# [SUPPLIED ENTRIES]
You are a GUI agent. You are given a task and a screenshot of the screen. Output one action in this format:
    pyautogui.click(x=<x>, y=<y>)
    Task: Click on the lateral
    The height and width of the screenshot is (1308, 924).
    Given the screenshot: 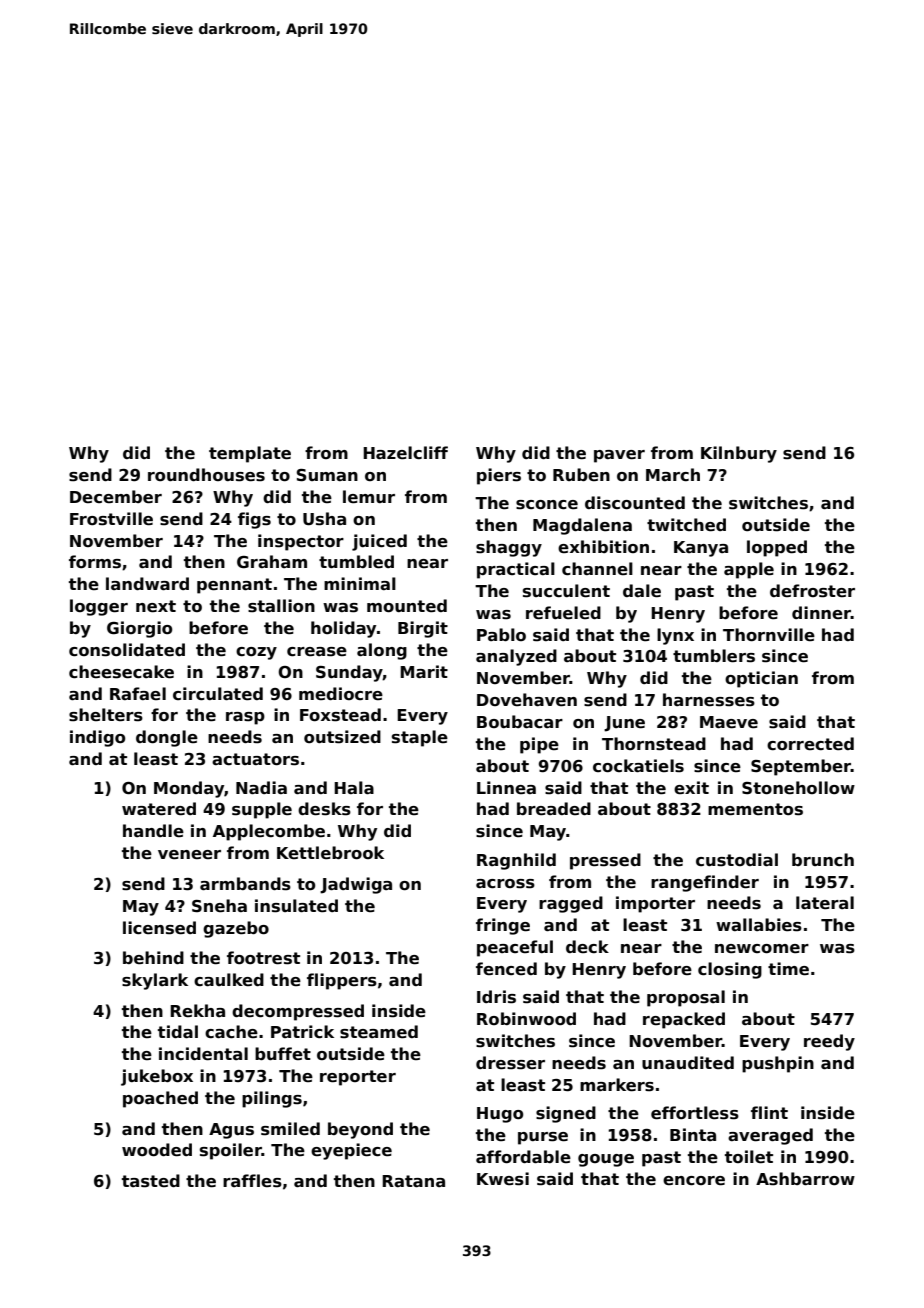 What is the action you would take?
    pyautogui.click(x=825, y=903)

...

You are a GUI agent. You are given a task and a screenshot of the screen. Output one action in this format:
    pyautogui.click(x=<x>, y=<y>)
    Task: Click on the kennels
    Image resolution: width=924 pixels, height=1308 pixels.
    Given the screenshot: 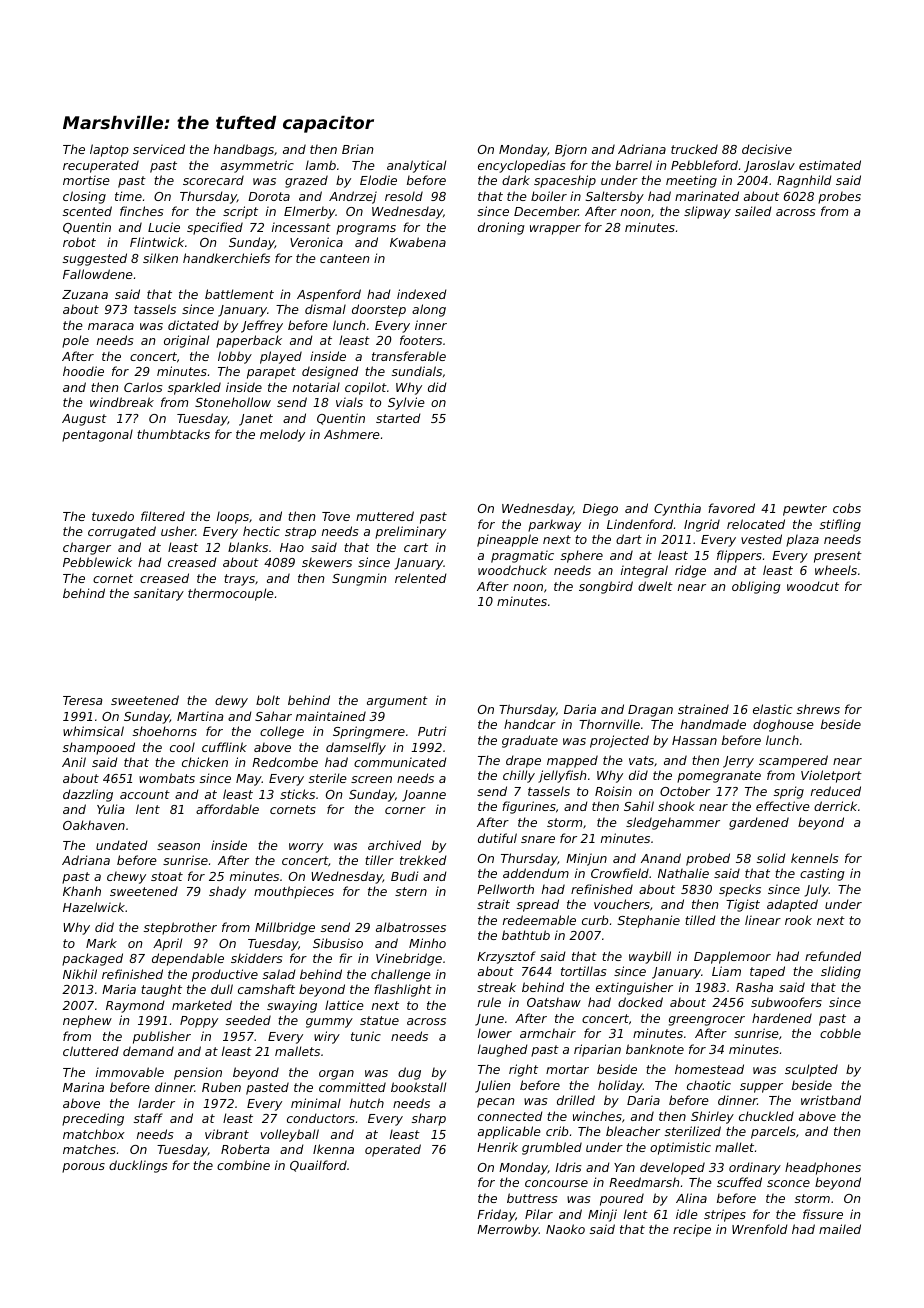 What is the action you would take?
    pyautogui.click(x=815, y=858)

# [EXERCISE]
Display each line of the listing above that contains the string "pyautogui".

# [RESULT OF THIS TASK]
    pyautogui.click(x=<x>, y=<y>)
    pyautogui.click(x=825, y=903)
    pyautogui.click(x=<x>, y=<y>)
    pyautogui.click(x=815, y=858)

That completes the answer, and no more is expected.